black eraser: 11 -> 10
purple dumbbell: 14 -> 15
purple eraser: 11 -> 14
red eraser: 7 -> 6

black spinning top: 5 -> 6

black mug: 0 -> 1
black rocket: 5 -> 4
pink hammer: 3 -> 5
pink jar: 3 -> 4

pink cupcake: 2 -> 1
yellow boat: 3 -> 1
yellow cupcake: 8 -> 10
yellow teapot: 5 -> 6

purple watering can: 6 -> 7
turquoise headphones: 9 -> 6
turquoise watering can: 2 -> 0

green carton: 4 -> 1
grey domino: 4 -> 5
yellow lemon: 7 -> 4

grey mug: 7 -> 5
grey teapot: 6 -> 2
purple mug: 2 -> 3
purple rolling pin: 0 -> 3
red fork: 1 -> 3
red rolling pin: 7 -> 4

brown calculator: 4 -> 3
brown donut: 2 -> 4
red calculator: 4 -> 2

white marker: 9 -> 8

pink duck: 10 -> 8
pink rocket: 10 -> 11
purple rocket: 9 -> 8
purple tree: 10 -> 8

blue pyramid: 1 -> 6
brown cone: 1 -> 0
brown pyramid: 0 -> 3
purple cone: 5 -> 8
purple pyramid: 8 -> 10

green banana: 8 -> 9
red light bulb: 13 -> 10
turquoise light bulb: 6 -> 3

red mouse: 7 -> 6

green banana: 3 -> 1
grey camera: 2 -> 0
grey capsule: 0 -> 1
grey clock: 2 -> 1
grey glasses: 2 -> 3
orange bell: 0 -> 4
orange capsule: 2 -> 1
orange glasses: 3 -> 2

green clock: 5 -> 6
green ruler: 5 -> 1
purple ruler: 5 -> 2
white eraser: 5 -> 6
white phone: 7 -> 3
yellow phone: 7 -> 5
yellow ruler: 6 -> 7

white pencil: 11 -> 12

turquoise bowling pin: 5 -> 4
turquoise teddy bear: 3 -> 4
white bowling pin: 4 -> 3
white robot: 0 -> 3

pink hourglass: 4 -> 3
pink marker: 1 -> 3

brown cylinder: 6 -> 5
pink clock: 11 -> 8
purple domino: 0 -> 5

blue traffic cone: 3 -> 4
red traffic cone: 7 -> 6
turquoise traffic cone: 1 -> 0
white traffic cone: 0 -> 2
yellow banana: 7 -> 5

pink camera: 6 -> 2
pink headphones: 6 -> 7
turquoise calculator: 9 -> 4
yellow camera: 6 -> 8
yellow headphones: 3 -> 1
########################################
• **Required action**
Skip every line before the one containing "black rocket: 5 -> 4". Retype that line and the rest through the last one exactly as they stand in the listing.

• **Your solution**
black rocket: 5 -> 4
pink hammer: 3 -> 5
pink jar: 3 -> 4

pink cupcake: 2 -> 1
yellow boat: 3 -> 1
yellow cupcake: 8 -> 10
yellow teapot: 5 -> 6

purple watering can: 6 -> 7
turquoise headphones: 9 -> 6
turquoise watering can: 2 -> 0

green carton: 4 -> 1
grey domino: 4 -> 5
yellow lemon: 7 -> 4

grey mug: 7 -> 5
grey teapot: 6 -> 2
purple mug: 2 -> 3
purple rolling pin: 0 -> 3
red fork: 1 -> 3
red rolling pin: 7 -> 4

brown calculator: 4 -> 3
brown donut: 2 -> 4
red calculator: 4 -> 2

white marker: 9 -> 8

pink duck: 10 -> 8
pink rocket: 10 -> 11
purple rocket: 9 -> 8
purple tree: 10 -> 8

blue pyramid: 1 -> 6
brown cone: 1 -> 0
brown pyramid: 0 -> 3
purple cone: 5 -> 8
purple pyramid: 8 -> 10

green banana: 8 -> 9
red light bulb: 13 -> 10
turquoise light bulb: 6 -> 3

red mouse: 7 -> 6

green banana: 3 -> 1
grey camera: 2 -> 0
grey capsule: 0 -> 1
grey clock: 2 -> 1
grey glasses: 2 -> 3
orange bell: 0 -> 4
orange capsule: 2 -> 1
orange glasses: 3 -> 2

green clock: 5 -> 6
green ruler: 5 -> 1
purple ruler: 5 -> 2
white eraser: 5 -> 6
white phone: 7 -> 3
yellow phone: 7 -> 5
yellow ruler: 6 -> 7

white pencil: 11 -> 12

turquoise bowling pin: 5 -> 4
turquoise teddy bear: 3 -> 4
white bowling pin: 4 -> 3
white robot: 0 -> 3

pink hourglass: 4 -> 3
pink marker: 1 -> 3

brown cylinder: 6 -> 5
pink clock: 11 -> 8
purple domino: 0 -> 5

blue traffic cone: 3 -> 4
red traffic cone: 7 -> 6
turquoise traffic cone: 1 -> 0
white traffic cone: 0 -> 2
yellow banana: 7 -> 5

pink camera: 6 -> 2
pink headphones: 6 -> 7
turquoise calculator: 9 -> 4
yellow camera: 6 -> 8
yellow headphones: 3 -> 1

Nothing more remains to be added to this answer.